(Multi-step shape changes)

# # # #

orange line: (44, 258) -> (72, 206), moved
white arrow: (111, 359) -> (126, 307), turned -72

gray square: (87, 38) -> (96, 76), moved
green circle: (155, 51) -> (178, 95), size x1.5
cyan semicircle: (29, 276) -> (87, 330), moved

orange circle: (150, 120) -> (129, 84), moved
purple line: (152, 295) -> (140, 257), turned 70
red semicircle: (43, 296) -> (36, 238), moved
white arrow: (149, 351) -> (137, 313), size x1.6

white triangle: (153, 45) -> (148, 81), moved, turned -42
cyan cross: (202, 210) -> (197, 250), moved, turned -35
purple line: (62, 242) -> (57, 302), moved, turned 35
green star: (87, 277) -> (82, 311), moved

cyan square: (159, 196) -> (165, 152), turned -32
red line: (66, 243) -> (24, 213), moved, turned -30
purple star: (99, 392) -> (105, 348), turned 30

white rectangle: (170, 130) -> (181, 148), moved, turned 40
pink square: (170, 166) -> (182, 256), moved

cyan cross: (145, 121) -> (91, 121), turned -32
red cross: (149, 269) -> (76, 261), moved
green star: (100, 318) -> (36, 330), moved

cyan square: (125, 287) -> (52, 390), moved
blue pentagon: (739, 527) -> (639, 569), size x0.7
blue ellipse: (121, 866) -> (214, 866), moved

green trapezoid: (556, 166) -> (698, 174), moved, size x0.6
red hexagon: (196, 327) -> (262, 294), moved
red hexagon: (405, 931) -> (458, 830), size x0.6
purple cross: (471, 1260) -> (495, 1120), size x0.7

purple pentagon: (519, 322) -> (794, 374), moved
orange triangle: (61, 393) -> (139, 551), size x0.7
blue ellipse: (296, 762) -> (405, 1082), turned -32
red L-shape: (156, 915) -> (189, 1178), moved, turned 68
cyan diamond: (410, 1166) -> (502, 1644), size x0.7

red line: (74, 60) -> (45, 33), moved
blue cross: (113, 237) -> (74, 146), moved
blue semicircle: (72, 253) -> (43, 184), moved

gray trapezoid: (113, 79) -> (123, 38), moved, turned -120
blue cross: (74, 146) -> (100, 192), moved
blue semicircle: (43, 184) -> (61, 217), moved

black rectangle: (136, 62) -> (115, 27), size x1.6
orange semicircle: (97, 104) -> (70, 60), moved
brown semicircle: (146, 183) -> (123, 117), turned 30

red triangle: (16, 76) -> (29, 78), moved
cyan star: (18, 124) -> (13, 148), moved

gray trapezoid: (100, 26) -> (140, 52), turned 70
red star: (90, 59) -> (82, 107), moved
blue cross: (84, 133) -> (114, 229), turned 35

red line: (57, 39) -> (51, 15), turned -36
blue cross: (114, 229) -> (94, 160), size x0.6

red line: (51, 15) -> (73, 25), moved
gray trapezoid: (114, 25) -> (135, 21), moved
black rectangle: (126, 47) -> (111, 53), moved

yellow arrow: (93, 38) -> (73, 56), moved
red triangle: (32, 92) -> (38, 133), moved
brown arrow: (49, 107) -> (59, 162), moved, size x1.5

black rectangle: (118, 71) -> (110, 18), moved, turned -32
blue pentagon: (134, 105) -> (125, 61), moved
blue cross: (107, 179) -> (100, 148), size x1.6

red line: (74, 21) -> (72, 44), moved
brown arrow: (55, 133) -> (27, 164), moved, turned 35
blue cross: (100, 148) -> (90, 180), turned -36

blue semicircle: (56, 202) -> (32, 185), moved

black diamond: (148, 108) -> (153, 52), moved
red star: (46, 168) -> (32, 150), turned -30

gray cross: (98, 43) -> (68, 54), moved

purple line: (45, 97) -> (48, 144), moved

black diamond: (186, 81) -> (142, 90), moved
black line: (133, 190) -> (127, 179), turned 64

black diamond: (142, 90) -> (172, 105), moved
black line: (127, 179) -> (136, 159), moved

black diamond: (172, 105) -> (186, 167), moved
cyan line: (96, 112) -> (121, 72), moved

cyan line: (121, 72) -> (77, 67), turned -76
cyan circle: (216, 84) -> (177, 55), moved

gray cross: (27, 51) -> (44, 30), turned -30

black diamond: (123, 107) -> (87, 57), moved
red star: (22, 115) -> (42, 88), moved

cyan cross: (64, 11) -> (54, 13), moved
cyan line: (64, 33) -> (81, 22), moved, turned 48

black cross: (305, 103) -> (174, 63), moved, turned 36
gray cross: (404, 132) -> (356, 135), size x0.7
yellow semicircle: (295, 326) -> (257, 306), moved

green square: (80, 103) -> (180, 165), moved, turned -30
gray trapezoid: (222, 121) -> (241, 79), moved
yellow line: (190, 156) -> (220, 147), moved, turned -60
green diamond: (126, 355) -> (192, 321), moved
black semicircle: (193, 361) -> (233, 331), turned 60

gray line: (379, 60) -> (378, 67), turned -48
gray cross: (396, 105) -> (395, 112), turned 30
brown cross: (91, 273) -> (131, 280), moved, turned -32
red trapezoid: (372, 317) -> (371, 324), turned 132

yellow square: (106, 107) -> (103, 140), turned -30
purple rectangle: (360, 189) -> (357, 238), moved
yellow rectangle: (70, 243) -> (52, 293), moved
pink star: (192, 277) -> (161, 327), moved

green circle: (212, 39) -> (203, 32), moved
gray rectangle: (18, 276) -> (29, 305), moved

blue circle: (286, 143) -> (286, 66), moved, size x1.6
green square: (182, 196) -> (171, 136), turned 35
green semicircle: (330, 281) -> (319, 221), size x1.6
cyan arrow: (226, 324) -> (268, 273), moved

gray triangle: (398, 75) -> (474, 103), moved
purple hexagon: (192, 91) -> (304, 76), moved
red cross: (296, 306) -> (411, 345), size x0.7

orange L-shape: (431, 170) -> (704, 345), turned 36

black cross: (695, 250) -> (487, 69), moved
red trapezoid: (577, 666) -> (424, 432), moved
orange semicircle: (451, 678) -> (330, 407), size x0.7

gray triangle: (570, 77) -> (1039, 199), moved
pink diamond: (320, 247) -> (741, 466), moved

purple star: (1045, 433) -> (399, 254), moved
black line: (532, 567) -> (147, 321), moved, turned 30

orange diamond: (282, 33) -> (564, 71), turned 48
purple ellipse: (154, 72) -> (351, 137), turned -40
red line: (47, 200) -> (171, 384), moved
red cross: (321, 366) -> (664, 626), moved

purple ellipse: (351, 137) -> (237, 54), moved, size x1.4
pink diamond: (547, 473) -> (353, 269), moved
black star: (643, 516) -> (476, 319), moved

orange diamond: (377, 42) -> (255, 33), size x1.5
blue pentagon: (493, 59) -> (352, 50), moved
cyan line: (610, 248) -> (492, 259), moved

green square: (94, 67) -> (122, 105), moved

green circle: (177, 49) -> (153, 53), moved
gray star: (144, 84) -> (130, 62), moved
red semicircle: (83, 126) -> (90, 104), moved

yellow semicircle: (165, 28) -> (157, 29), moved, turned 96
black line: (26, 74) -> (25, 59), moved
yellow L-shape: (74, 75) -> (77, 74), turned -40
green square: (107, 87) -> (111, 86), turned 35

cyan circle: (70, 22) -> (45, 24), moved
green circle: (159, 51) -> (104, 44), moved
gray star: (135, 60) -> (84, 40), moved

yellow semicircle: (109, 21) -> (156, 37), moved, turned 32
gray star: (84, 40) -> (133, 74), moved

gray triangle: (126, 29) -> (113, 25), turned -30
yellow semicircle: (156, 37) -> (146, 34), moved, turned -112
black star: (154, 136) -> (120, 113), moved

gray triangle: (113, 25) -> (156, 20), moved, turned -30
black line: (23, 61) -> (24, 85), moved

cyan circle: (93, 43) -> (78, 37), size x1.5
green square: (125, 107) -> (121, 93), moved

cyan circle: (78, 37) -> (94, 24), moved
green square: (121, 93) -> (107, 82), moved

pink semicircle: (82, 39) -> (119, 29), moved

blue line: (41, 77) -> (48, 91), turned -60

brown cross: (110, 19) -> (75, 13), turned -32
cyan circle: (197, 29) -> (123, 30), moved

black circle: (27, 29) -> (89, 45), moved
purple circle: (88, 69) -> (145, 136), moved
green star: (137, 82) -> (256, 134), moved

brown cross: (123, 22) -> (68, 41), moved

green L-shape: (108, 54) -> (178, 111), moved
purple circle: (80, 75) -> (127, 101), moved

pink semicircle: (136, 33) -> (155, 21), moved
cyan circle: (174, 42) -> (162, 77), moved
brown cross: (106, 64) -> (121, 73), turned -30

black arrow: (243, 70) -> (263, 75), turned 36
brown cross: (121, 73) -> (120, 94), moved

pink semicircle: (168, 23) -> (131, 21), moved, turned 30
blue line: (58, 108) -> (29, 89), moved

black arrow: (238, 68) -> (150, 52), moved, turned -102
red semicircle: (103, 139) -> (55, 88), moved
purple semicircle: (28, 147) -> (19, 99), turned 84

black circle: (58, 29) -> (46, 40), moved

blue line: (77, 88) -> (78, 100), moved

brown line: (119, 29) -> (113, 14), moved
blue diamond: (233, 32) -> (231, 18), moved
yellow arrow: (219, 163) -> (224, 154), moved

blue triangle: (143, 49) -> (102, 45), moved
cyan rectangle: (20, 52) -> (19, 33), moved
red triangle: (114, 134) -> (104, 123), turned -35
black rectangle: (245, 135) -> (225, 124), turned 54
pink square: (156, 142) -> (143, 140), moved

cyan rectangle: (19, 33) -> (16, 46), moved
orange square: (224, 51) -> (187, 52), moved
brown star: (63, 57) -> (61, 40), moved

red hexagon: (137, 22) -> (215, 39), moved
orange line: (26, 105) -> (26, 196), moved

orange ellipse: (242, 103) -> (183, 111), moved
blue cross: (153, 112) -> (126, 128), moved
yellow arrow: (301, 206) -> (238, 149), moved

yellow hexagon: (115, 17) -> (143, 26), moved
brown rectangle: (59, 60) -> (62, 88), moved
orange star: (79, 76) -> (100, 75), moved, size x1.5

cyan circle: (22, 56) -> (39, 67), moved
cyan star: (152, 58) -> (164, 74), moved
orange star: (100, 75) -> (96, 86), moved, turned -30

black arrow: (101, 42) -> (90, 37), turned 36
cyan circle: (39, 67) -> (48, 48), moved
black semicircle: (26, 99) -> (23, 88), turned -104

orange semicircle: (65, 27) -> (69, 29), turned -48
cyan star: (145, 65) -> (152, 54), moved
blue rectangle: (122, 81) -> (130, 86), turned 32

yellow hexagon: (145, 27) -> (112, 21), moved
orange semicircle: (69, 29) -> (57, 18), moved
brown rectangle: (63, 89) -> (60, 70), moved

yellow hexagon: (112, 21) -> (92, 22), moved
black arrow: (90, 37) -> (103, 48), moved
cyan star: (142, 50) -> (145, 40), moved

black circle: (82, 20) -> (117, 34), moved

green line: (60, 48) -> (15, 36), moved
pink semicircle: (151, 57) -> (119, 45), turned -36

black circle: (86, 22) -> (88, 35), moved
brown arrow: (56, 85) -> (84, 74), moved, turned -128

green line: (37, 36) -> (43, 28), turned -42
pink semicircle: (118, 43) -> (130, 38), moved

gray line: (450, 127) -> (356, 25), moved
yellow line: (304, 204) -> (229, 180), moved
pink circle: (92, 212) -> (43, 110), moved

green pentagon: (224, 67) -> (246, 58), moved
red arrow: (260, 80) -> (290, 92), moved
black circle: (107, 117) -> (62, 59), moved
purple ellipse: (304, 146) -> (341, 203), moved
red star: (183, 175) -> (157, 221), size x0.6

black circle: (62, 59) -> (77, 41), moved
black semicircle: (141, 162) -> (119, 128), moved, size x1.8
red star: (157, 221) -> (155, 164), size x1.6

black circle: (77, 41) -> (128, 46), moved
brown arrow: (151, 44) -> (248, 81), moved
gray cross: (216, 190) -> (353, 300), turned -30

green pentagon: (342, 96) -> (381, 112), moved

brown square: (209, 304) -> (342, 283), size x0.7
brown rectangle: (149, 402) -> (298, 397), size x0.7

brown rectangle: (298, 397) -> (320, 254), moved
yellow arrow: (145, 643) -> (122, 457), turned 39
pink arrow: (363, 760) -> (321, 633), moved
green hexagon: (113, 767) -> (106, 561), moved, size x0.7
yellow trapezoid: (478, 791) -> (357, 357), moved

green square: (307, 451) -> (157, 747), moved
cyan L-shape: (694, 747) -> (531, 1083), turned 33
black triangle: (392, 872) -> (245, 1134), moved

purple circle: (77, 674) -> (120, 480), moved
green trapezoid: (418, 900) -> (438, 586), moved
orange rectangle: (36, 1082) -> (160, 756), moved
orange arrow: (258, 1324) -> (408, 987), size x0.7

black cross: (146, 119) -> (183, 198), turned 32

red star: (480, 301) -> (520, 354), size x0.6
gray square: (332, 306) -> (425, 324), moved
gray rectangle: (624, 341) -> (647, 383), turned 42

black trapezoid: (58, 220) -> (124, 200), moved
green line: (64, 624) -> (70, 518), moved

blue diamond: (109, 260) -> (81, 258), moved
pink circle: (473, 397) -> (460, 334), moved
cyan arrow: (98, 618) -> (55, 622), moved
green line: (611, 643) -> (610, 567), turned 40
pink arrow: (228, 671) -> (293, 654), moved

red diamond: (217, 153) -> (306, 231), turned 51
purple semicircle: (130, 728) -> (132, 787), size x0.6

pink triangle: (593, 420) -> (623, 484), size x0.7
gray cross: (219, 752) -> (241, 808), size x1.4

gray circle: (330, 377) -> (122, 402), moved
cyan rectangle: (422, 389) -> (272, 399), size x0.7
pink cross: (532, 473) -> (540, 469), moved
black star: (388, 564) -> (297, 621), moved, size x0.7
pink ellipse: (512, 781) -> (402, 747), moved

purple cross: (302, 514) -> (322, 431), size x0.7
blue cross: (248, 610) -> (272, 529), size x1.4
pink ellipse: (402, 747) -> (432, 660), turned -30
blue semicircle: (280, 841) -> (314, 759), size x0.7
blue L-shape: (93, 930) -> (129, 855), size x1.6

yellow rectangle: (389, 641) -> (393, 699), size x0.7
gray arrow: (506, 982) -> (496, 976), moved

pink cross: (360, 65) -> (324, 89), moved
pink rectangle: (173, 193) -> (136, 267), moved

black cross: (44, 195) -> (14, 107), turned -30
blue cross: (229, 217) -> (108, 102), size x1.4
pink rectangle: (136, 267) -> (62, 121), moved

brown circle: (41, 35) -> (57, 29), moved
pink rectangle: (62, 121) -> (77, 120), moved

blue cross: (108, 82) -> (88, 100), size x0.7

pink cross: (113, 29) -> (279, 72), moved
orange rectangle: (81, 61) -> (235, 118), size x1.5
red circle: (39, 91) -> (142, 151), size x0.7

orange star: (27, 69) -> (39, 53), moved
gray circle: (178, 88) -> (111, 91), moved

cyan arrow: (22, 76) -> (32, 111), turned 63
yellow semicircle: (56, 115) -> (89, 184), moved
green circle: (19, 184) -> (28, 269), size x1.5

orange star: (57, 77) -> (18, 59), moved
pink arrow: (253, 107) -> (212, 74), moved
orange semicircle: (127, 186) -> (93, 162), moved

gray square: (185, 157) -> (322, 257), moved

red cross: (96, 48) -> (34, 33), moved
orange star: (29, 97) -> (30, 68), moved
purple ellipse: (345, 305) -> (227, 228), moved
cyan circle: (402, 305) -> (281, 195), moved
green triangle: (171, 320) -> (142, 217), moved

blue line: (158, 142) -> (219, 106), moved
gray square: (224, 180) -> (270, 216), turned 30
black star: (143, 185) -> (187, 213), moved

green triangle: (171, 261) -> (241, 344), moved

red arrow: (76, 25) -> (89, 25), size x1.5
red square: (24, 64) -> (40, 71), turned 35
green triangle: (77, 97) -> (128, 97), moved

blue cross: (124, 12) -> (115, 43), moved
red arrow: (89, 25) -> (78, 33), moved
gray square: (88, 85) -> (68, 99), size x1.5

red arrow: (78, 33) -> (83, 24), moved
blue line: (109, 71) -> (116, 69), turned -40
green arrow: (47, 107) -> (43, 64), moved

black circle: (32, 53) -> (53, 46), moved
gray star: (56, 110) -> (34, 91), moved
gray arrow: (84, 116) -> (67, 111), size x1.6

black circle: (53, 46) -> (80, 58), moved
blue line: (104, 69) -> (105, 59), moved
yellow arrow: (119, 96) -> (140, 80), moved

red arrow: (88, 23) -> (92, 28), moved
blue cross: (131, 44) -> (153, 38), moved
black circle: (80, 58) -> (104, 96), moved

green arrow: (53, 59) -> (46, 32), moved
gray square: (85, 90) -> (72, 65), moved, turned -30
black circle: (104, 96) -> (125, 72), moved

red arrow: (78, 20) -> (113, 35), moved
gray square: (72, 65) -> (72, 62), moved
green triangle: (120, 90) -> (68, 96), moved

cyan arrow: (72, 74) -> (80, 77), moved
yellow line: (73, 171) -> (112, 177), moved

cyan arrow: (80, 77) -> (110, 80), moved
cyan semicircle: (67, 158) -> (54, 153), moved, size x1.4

# # # #

**DIRECTIVE**
Quote the data above from the line containing "red star: (480, 301) -> (520, 354), size x0.6" to the line containing "red diamond: (217, 153)", inclusive, and stop.

**ANSWER AREA**
red star: (480, 301) -> (520, 354), size x0.6
gray square: (332, 306) -> (425, 324), moved
gray rectangle: (624, 341) -> (647, 383), turned 42

black trapezoid: (58, 220) -> (124, 200), moved
green line: (64, 624) -> (70, 518), moved

blue diamond: (109, 260) -> (81, 258), moved
pink circle: (473, 397) -> (460, 334), moved
cyan arrow: (98, 618) -> (55, 622), moved
green line: (611, 643) -> (610, 567), turned 40
pink arrow: (228, 671) -> (293, 654), moved

red diamond: (217, 153) -> (306, 231), turned 51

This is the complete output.